Data supplied ::
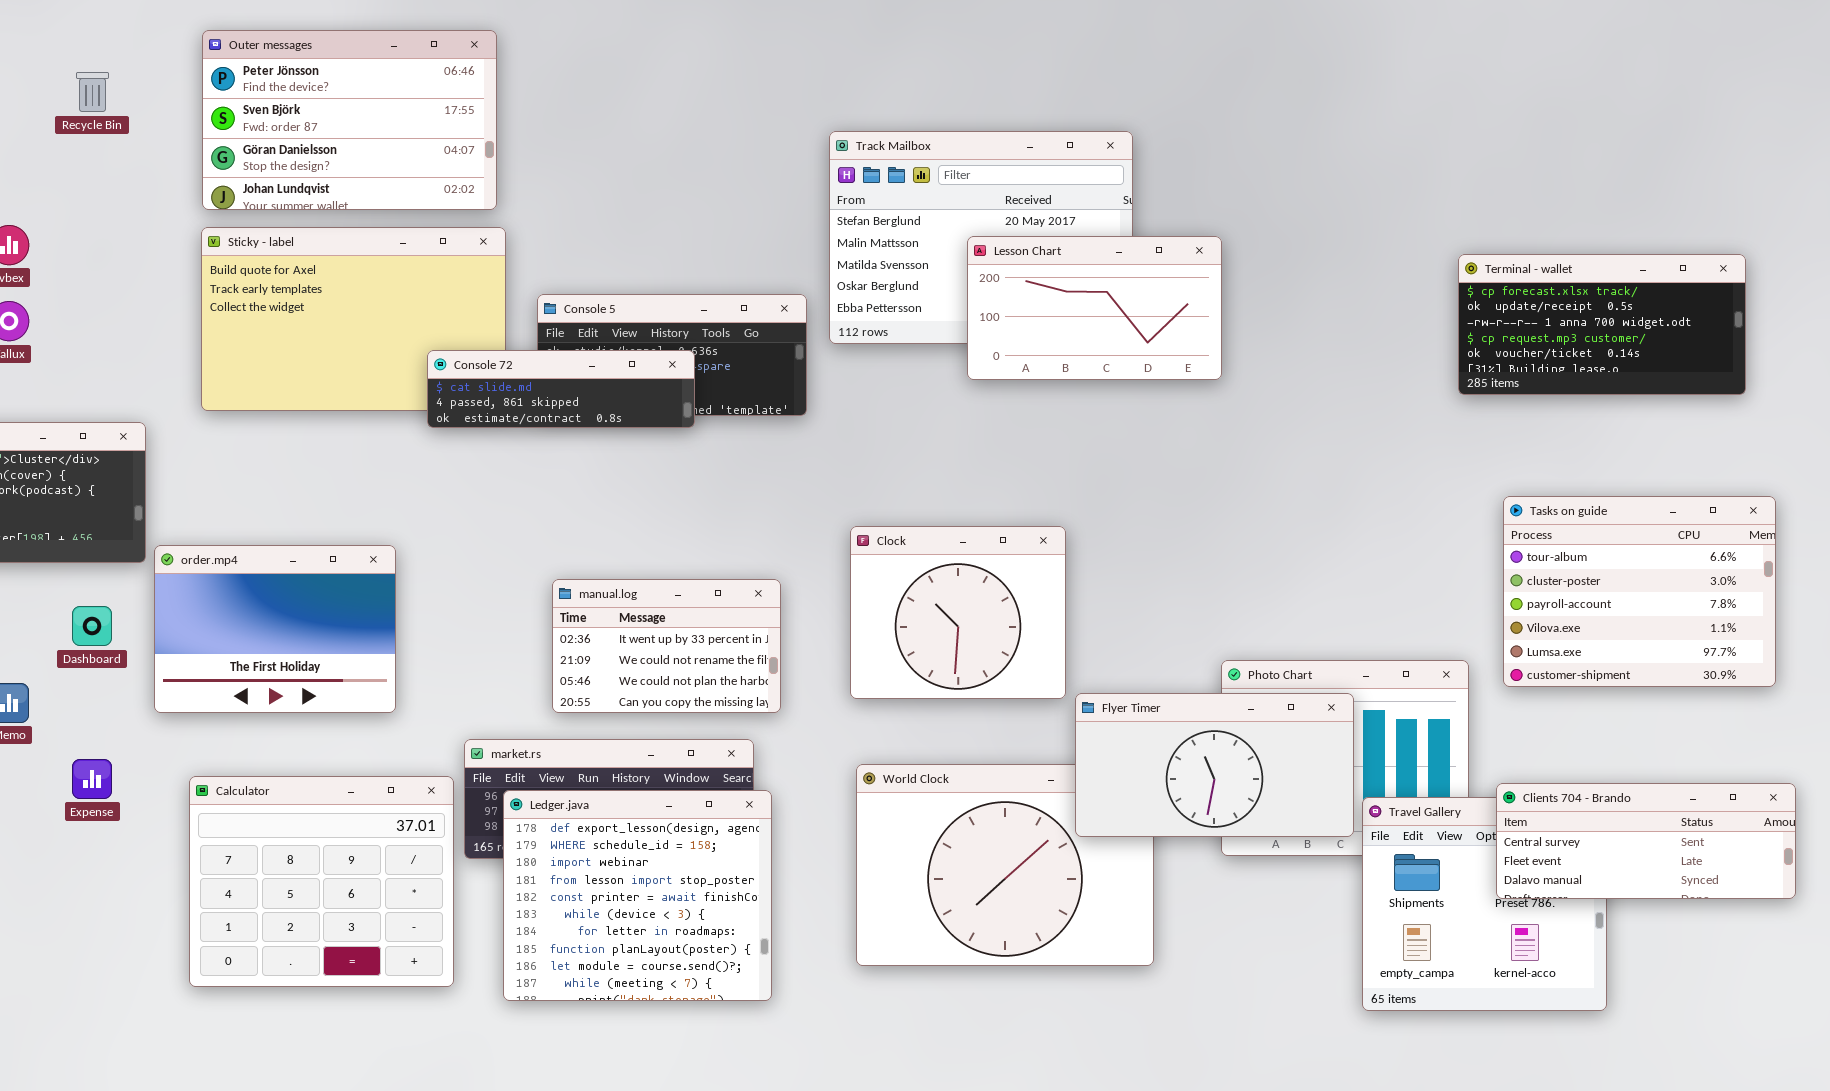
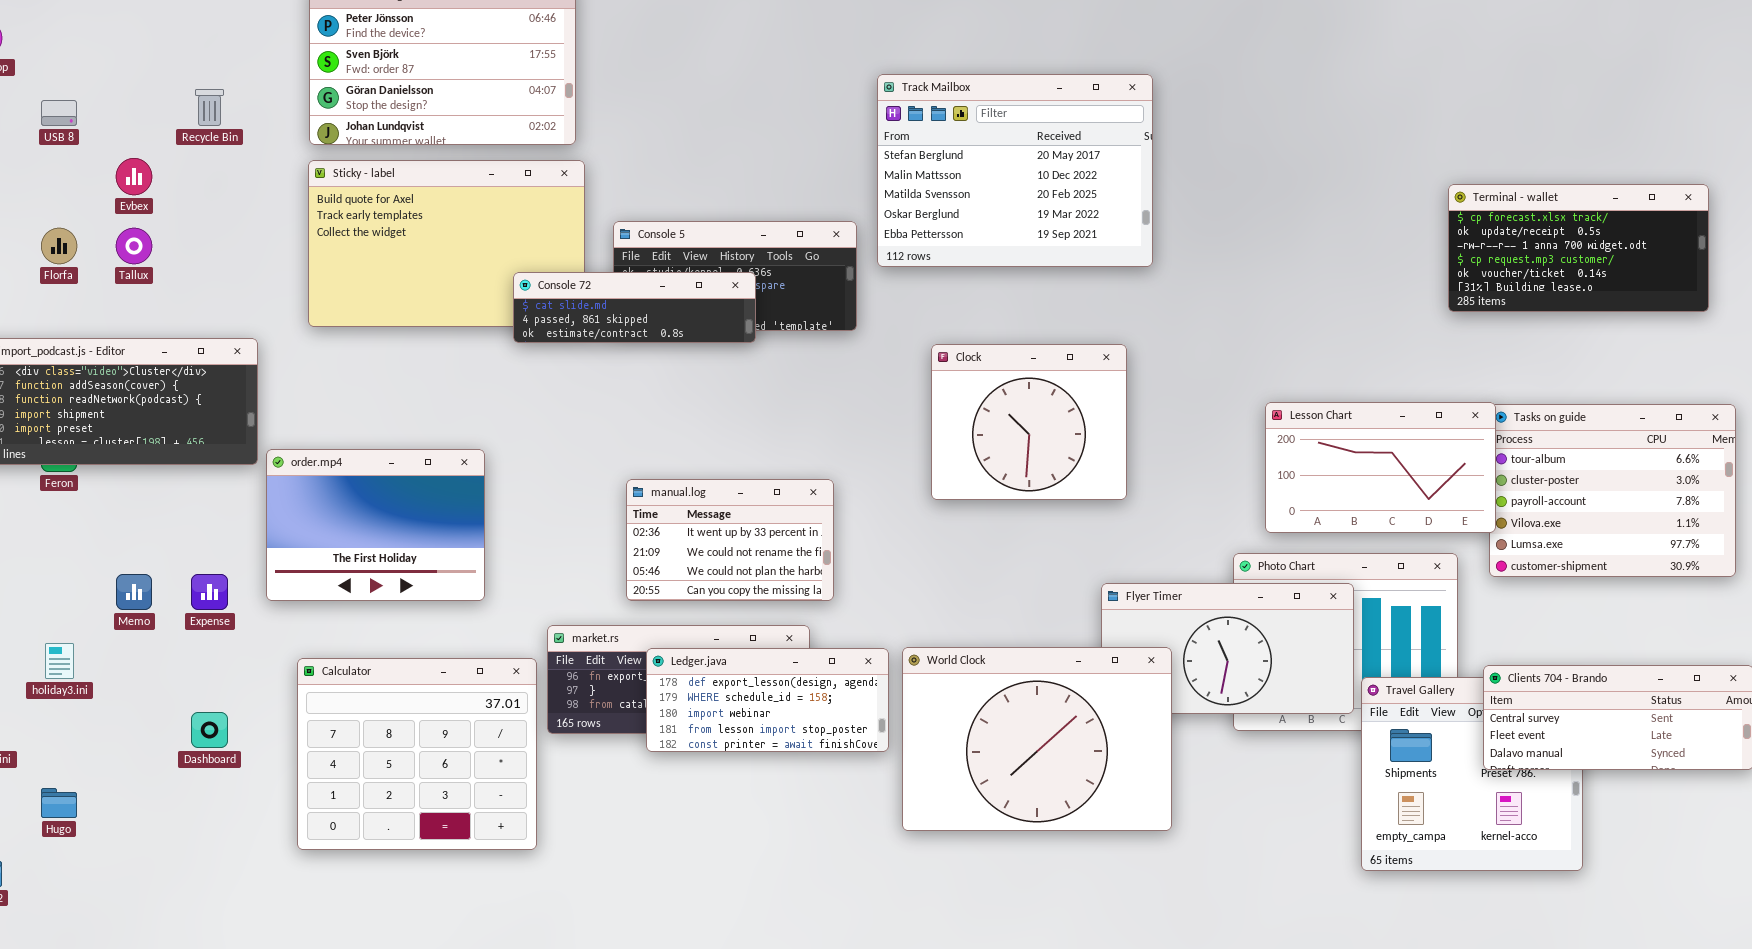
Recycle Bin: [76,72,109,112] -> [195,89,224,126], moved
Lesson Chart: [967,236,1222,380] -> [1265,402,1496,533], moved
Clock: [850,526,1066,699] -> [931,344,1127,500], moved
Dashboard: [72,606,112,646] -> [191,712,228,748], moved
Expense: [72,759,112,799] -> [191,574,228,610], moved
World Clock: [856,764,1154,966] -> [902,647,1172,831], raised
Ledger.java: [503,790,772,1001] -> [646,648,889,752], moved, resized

What is needed :: Copy every line of the material above in which the string "moved" can be found.

Response ::
Recycle Bin: [76,72,109,112] -> [195,89,224,126], moved
Lesson Chart: [967,236,1222,380] -> [1265,402,1496,533], moved
Clock: [850,526,1066,699] -> [931,344,1127,500], moved
Dashboard: [72,606,112,646] -> [191,712,228,748], moved
Expense: [72,759,112,799] -> [191,574,228,610], moved
Ledger.java: [503,790,772,1001] -> [646,648,889,752], moved, resized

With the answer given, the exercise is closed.